=== WHAT IS BEING ASKED ===
Search the records below for the word "rose". Pull out each line that has it.

───

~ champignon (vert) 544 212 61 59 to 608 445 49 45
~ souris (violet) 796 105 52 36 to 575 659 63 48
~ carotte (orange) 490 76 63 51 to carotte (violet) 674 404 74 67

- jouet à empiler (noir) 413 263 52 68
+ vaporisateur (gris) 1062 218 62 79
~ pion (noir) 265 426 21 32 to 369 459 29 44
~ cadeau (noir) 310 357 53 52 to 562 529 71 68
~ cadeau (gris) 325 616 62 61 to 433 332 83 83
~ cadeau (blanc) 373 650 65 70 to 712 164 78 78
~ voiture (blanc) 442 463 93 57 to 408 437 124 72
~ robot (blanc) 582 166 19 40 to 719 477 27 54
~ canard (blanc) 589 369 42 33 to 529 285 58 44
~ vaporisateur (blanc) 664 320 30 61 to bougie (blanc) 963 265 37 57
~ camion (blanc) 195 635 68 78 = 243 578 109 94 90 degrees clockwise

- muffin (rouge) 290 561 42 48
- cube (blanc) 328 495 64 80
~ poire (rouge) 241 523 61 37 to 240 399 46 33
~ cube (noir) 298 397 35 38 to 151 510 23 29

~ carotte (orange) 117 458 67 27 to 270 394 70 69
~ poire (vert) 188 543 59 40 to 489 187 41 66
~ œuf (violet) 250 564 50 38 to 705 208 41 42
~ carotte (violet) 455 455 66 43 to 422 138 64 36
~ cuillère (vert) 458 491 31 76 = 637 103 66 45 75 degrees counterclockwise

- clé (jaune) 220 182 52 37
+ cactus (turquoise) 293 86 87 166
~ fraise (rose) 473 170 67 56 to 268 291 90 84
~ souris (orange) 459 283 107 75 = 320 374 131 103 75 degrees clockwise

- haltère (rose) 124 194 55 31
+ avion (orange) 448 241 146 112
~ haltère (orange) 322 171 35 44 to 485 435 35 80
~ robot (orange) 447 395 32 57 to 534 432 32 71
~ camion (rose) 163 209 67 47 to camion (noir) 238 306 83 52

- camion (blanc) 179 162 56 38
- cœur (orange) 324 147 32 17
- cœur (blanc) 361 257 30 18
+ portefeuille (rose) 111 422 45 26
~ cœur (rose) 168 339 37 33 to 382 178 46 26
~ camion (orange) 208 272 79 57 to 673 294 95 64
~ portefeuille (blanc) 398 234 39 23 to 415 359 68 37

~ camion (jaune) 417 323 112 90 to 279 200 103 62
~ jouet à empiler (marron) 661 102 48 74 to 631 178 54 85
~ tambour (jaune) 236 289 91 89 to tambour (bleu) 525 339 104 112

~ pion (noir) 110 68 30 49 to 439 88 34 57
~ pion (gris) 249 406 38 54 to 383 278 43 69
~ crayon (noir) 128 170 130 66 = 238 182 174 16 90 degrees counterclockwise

───

=== ANSWER SECTION ===
~ fraise (rose) 473 170 67 56 to 268 291 90 84
- haltère (rose) 124 194 55 31
~ camion (rose) 163 209 67 47 to camion (noir) 238 306 83 52
+ portefeuille (rose) 111 422 45 26
~ cœur (rose) 168 339 37 33 to 382 178 46 26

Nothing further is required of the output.